Nothing but the lines below from the one holding "DRIVER2 pin IN1: D23 -> D12" up to and including the one holding "OLED2 pin GND: GND -> VIN" should be copied, exactly and without pictures.
══ Supplied material ══
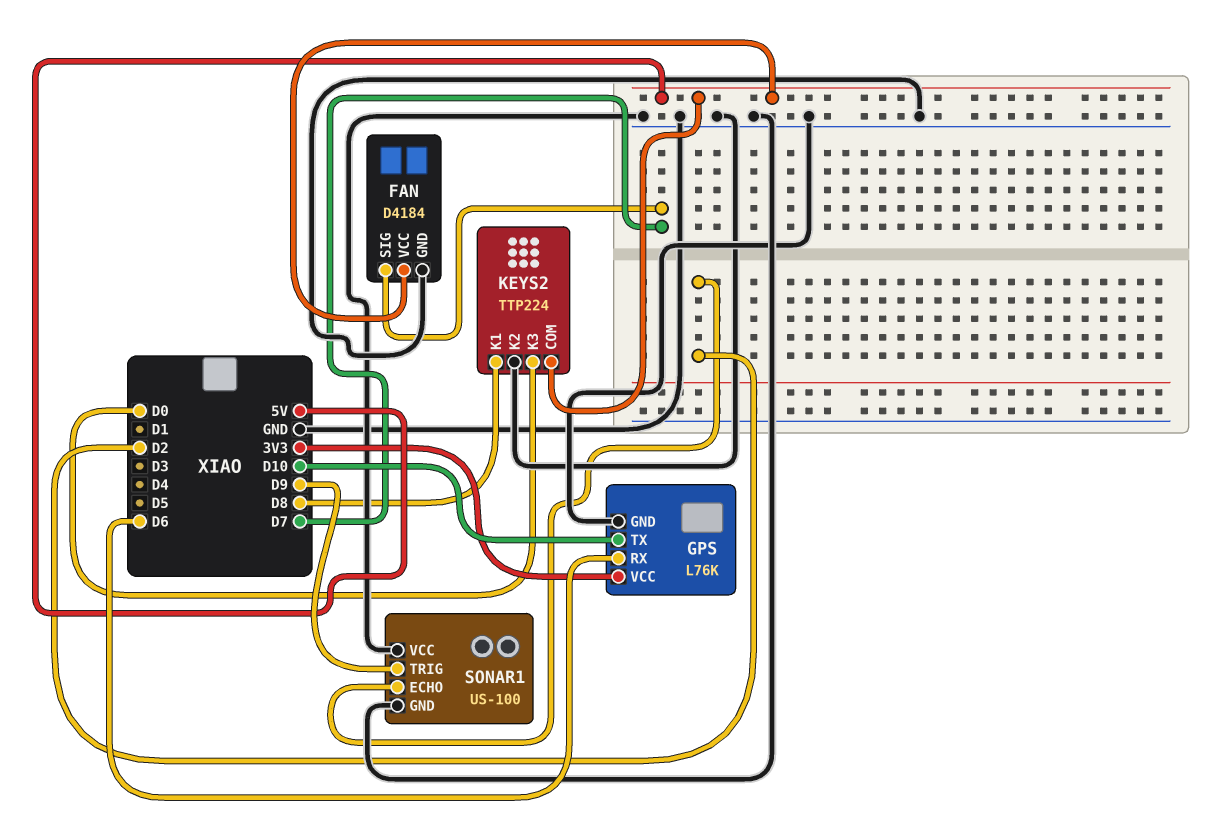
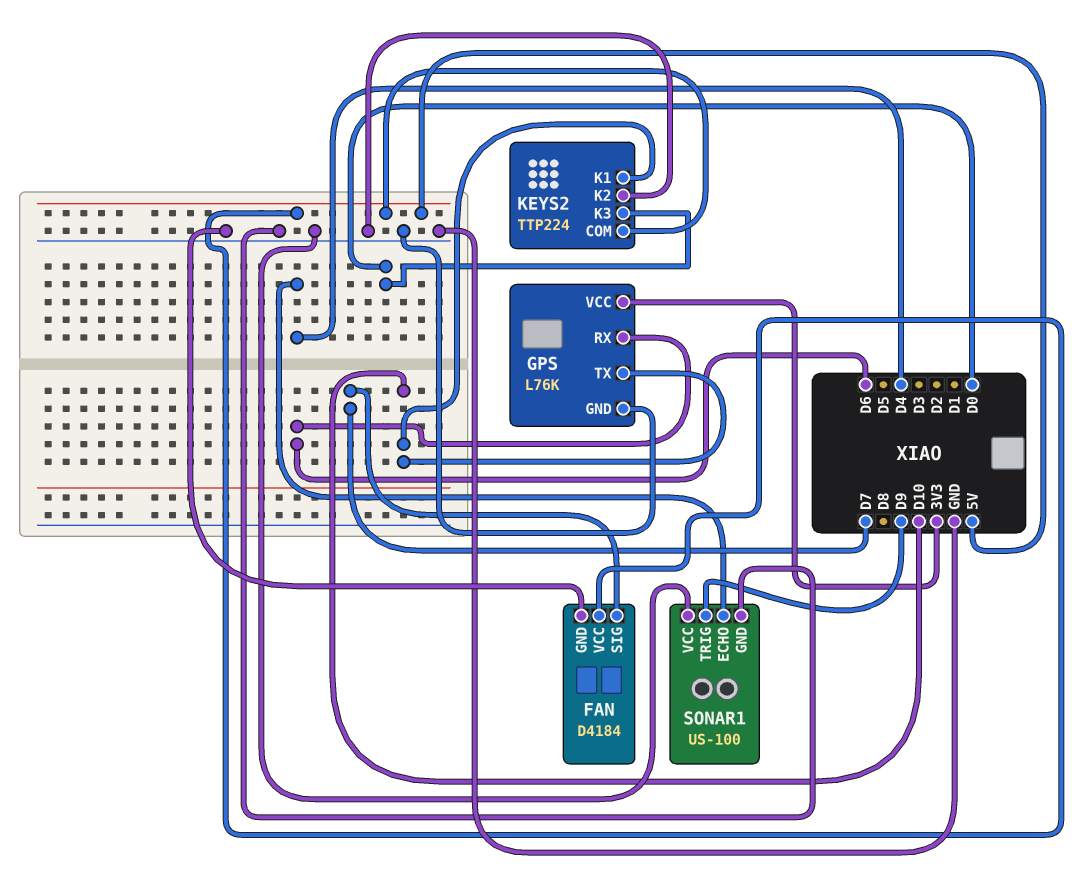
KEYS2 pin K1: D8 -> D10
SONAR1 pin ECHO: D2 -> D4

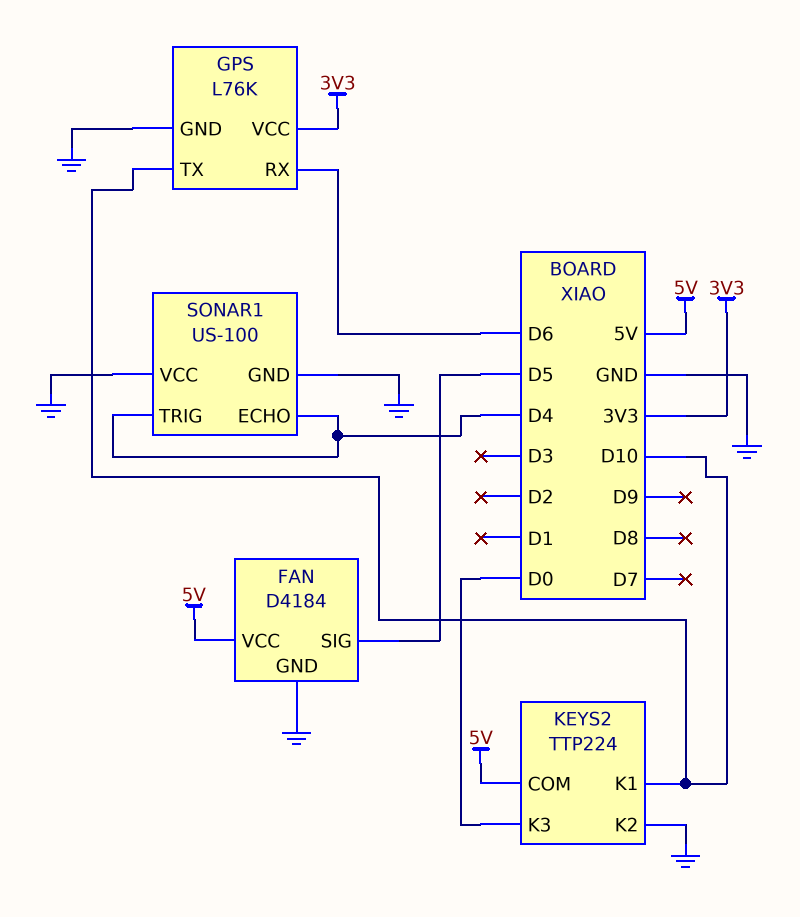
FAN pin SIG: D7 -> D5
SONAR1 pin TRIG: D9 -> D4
═══
══ Supplied material ══
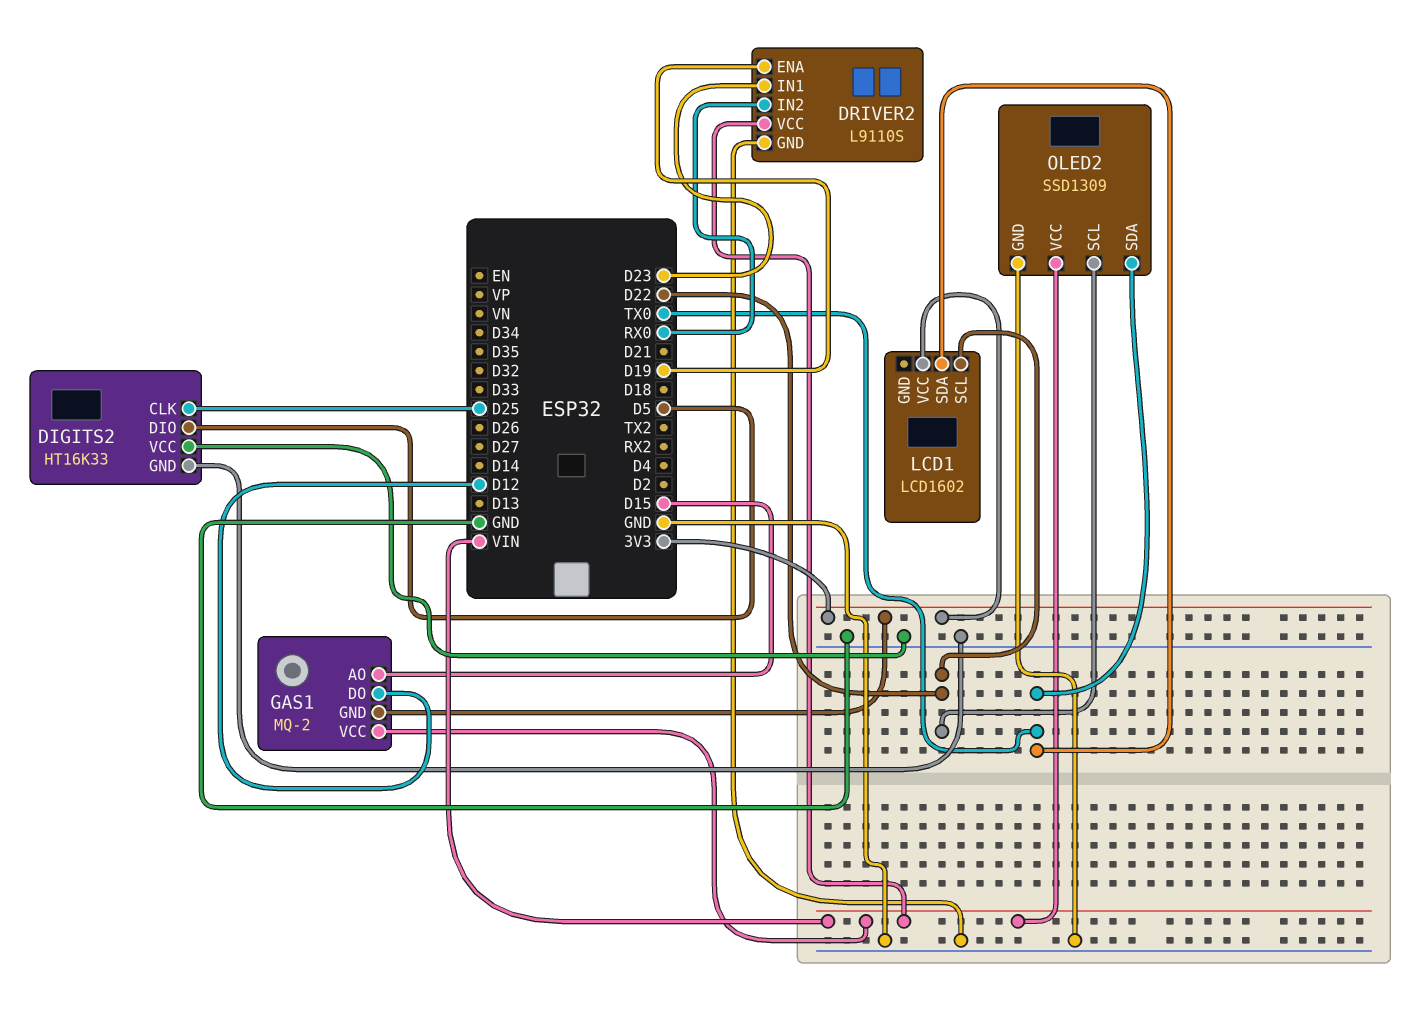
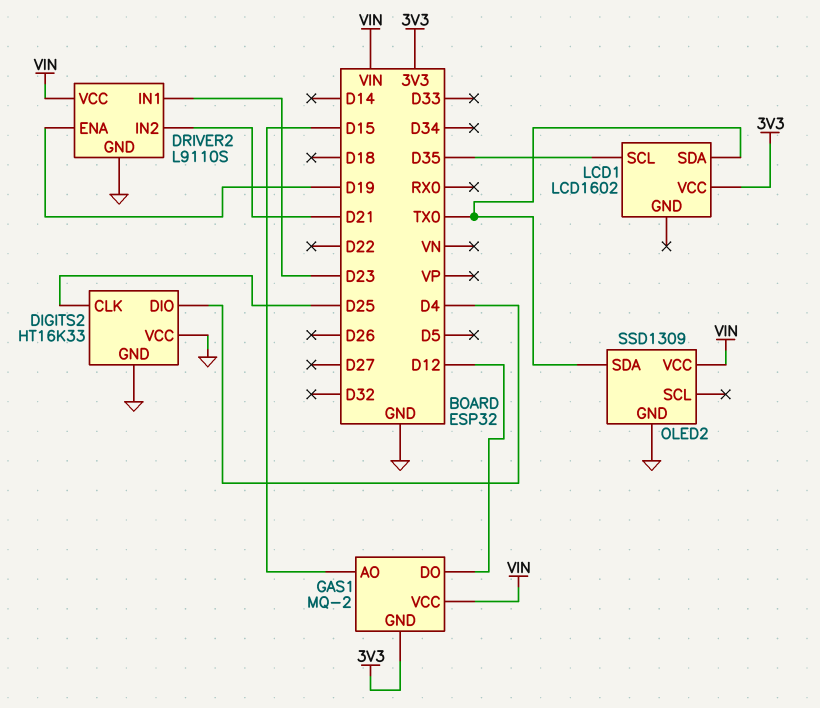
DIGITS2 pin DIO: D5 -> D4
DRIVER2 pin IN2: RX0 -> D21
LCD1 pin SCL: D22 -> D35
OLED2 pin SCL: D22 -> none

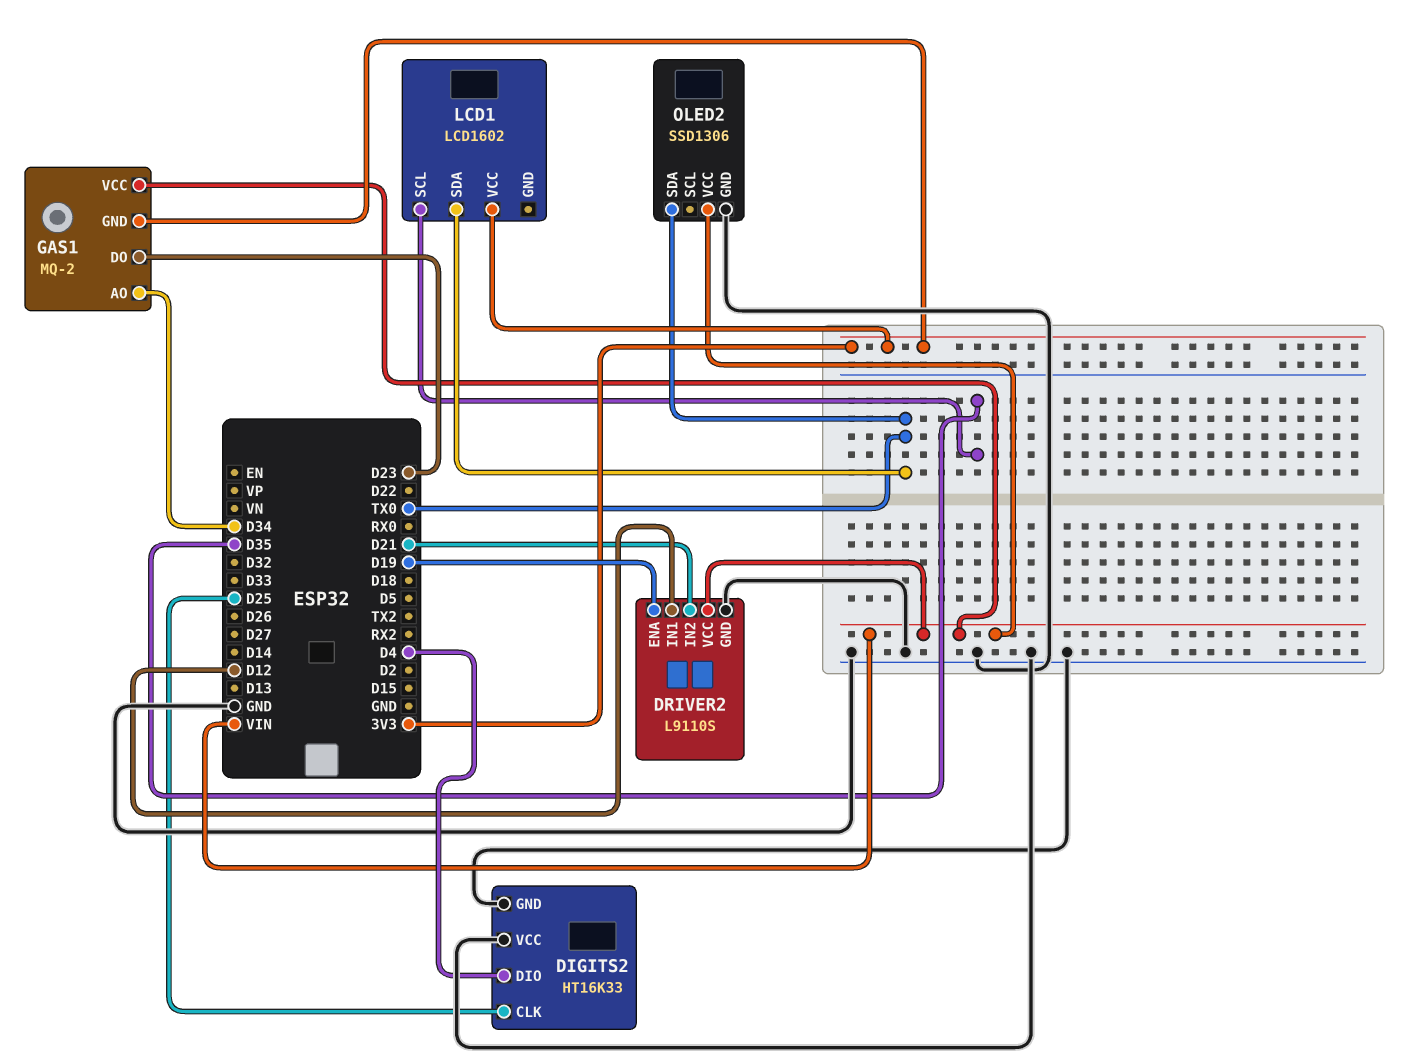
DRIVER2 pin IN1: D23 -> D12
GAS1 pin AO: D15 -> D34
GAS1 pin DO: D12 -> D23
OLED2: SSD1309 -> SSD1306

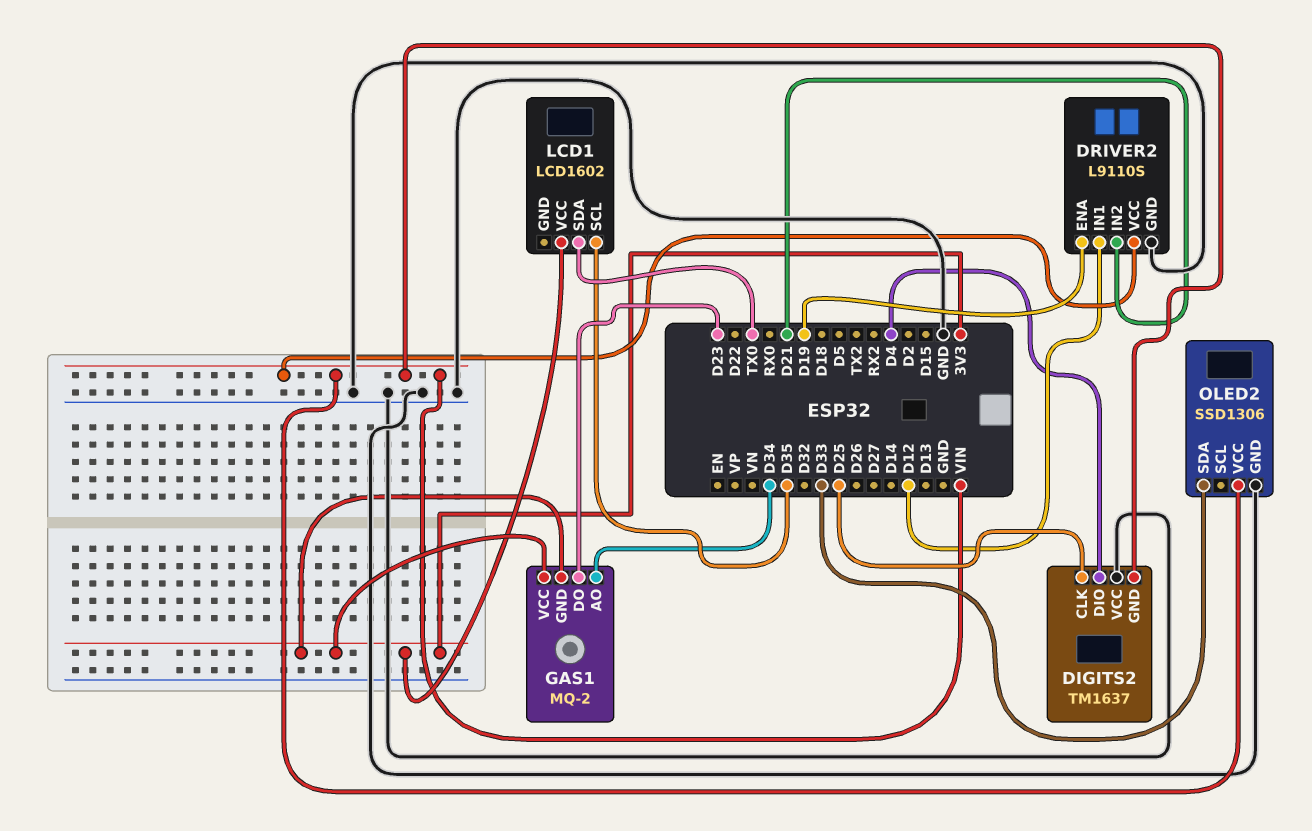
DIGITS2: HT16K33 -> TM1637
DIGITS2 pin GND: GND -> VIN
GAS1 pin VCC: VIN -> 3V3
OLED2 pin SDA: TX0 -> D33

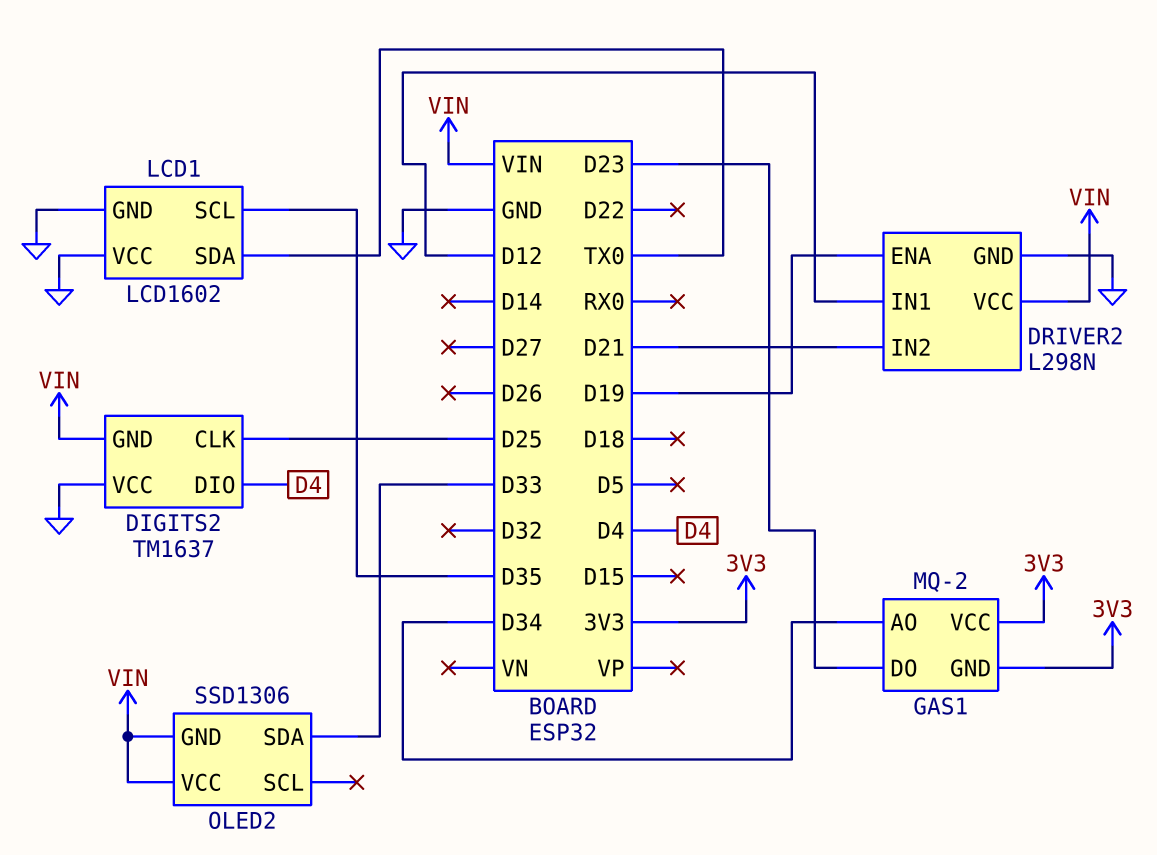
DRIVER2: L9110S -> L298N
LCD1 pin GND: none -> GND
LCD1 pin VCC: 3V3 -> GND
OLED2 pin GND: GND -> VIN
═══
Task solution -
DRIVER2 pin IN1: D23 -> D12
GAS1 pin AO: D15 -> D34
GAS1 pin DO: D12 -> D23
OLED2: SSD1309 -> SSD1306

DIGITS2: HT16K33 -> TM1637
DIGITS2 pin GND: GND -> VIN
GAS1 pin VCC: VIN -> 3V3
OLED2 pin SDA: TX0 -> D33

DRIVER2: L9110S -> L298N
LCD1 pin GND: none -> GND
LCD1 pin VCC: 3V3 -> GND
OLED2 pin GND: GND -> VIN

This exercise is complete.